** ASSIGNMENT **
Print the whole listing exactly as it appears, but skip the pictures.

** DATA EXCERPT **
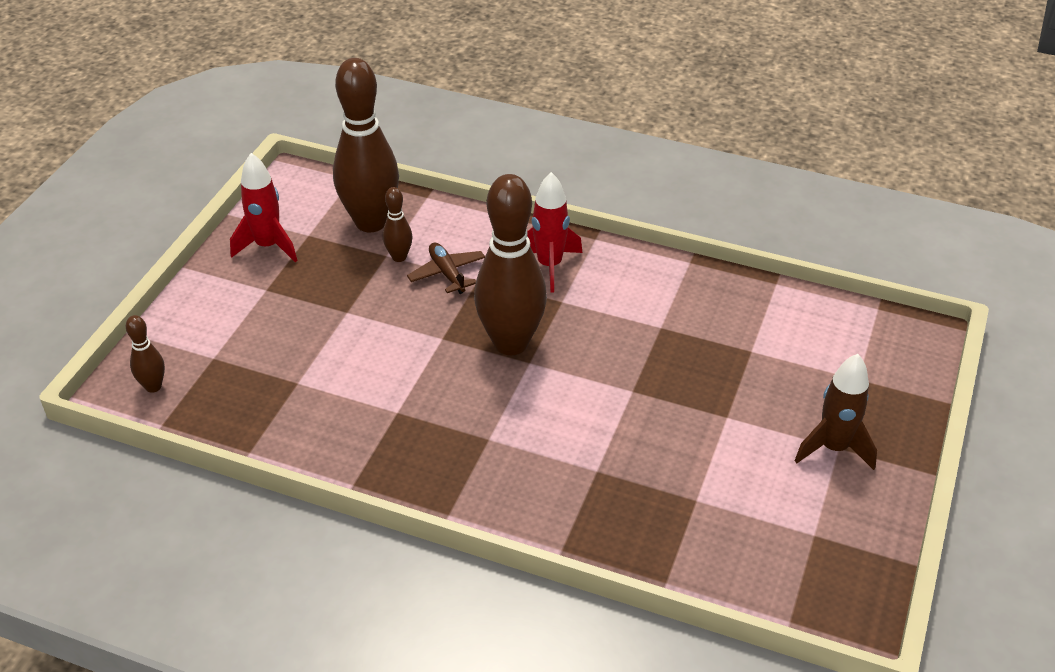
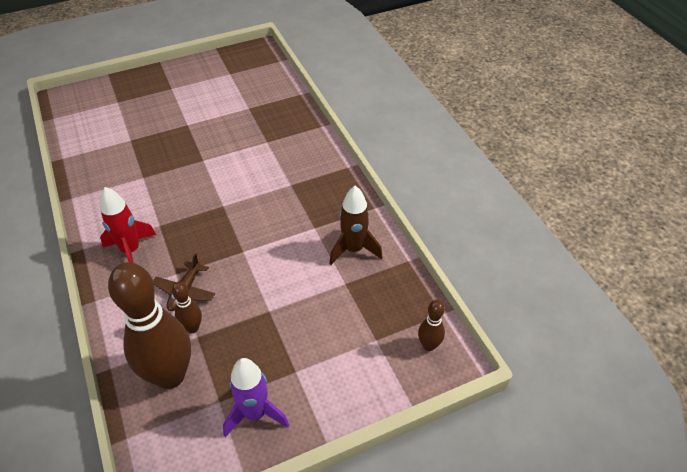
camera: 135 degrees left, 5 degrees up
(268, 246) = (255, 413): red rocket -> purple rocket
(511, 343) = (216, 221): brown bowling pin -> none
(833, 448) = (173, 89): brown rocket -> brown rocket (353, 249)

** WRITTEN ANSWER **
camera: 135 degrees left, 5 degrees up
(268, 246) = (255, 413): red rocket -> purple rocket
(511, 343) = (216, 221): brown bowling pin -> none
(833, 448) = (173, 89): brown rocket -> brown rocket (353, 249)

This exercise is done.